Give the records below again, word for word. No pictures belong in the copy.
---------- Records for this task
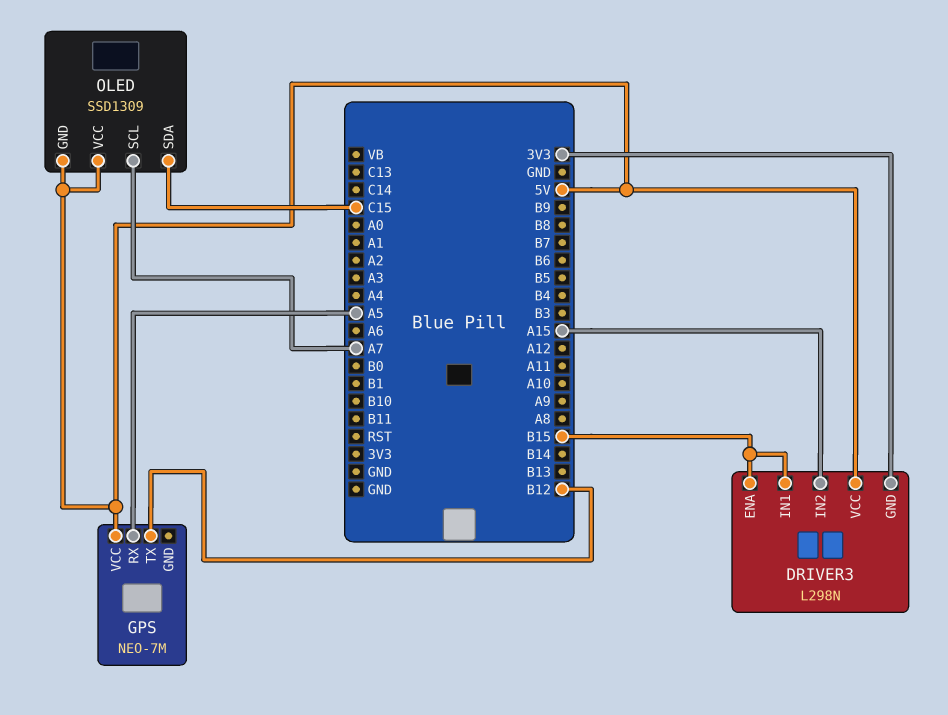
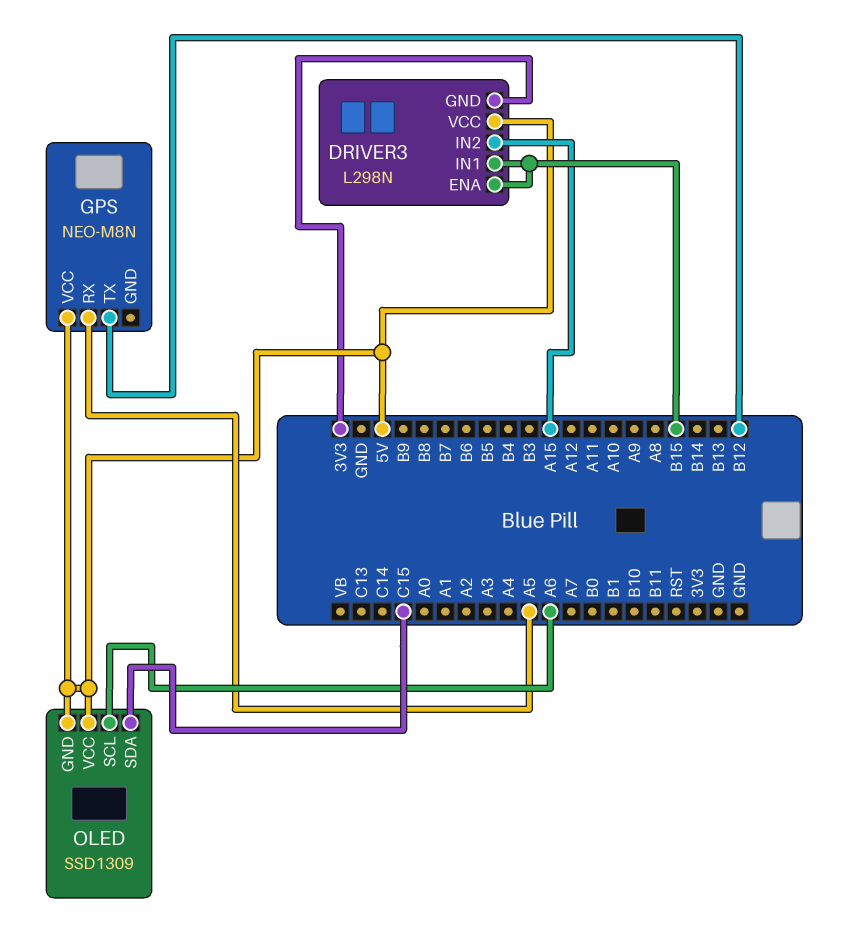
GPS: NEO-7M -> NEO-M8N
OLED pin SCL: A7 -> A6

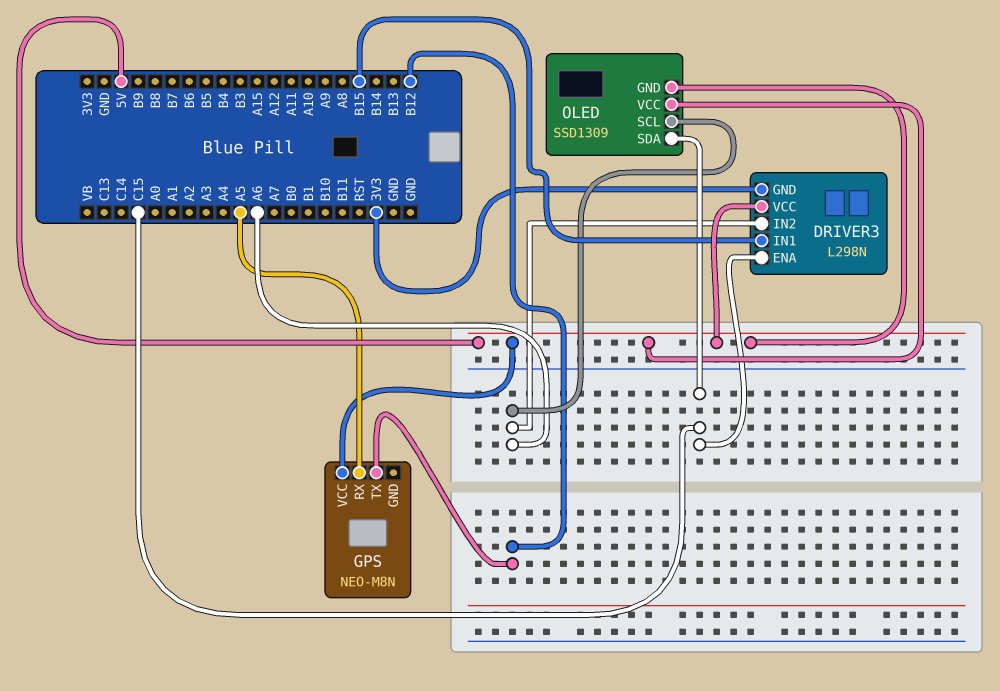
DRIVER3 pin ENA: B15 -> C15
DRIVER3 pin IN2: A15 -> A6

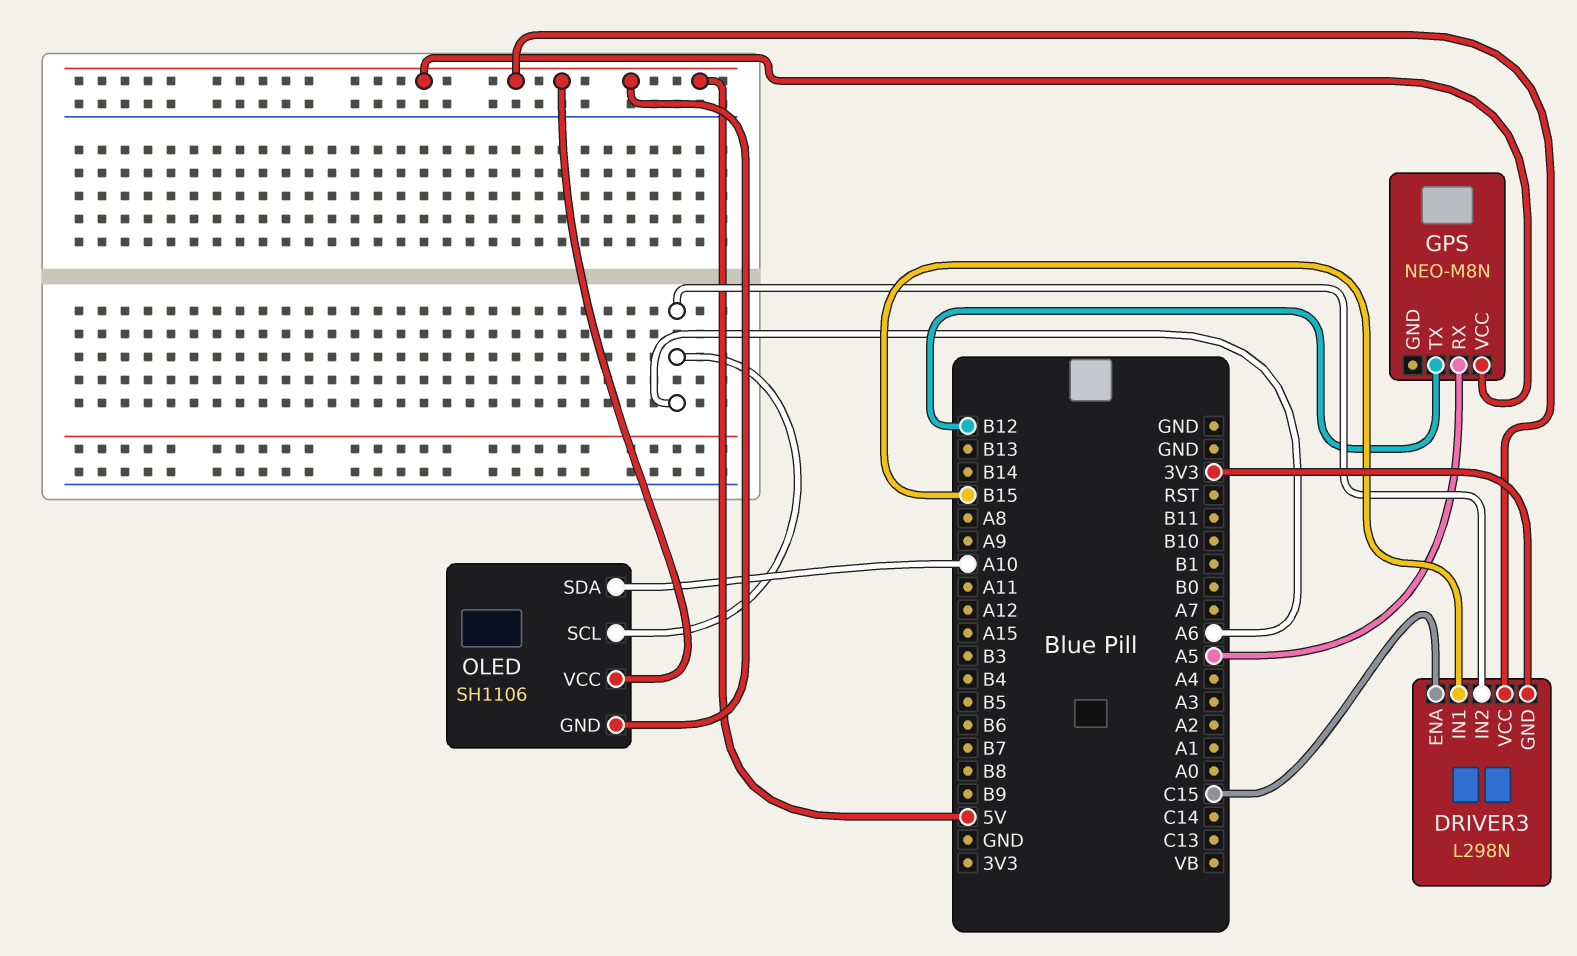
OLED: SSD1309 -> SH1106
OLED pin SDA: C15 -> A10

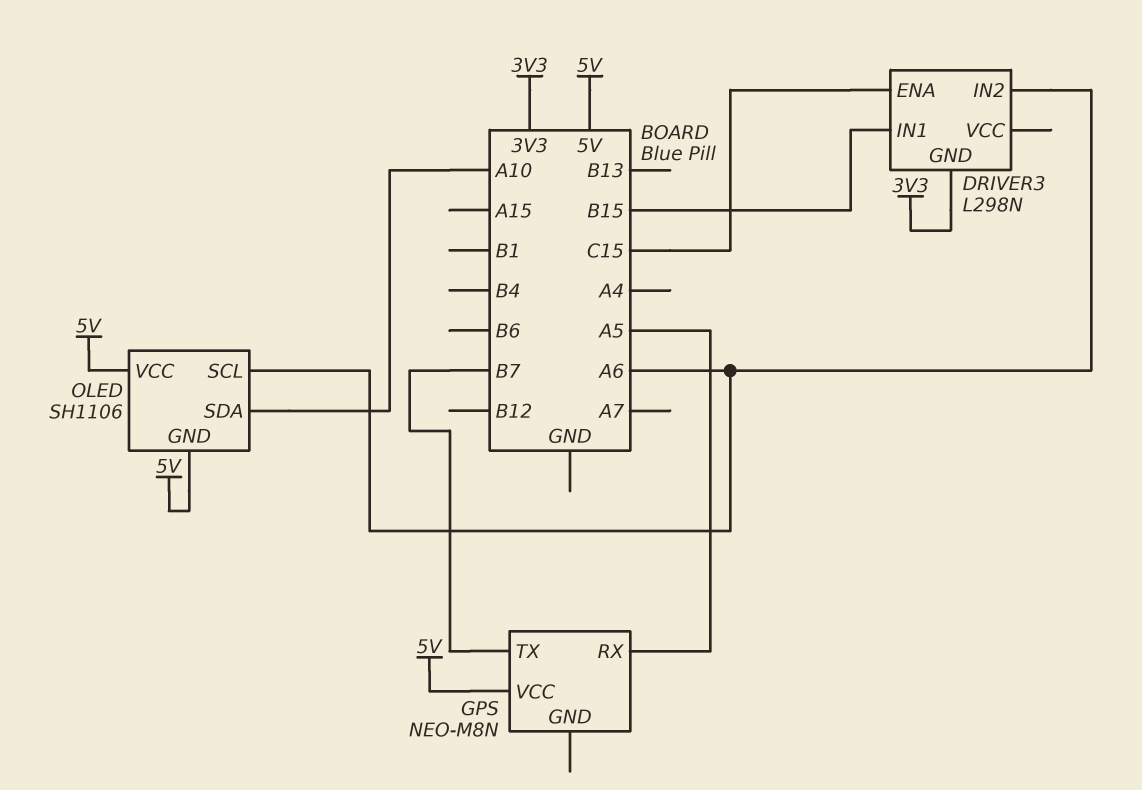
DRIVER3 pin VCC: 5V -> none
GPS pin TX: B12 -> B7

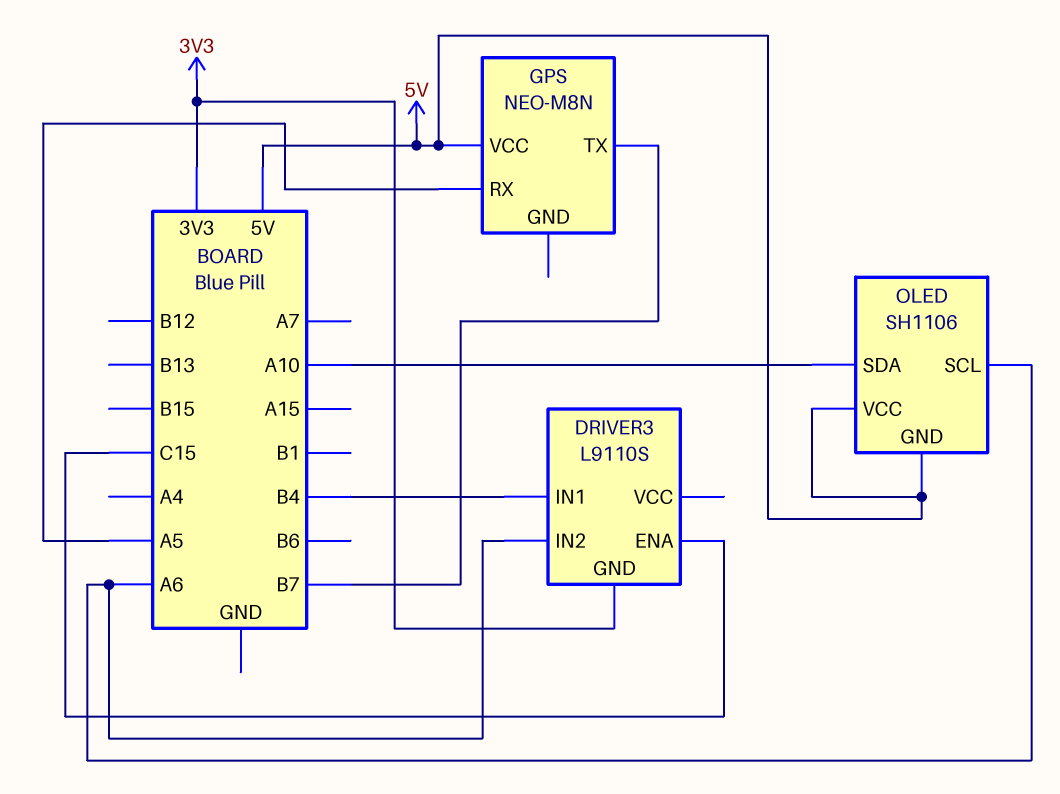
DRIVER3: L298N -> L9110S
DRIVER3 pin IN1: B15 -> B4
--------------------
• Problem solution:
GPS: NEO-7M -> NEO-M8N
OLED pin SCL: A7 -> A6

DRIVER3 pin ENA: B15 -> C15
DRIVER3 pin IN2: A15 -> A6

OLED: SSD1309 -> SH1106
OLED pin SDA: C15 -> A10

DRIVER3 pin VCC: 5V -> none
GPS pin TX: B12 -> B7

DRIVER3: L298N -> L9110S
DRIVER3 pin IN1: B15 -> B4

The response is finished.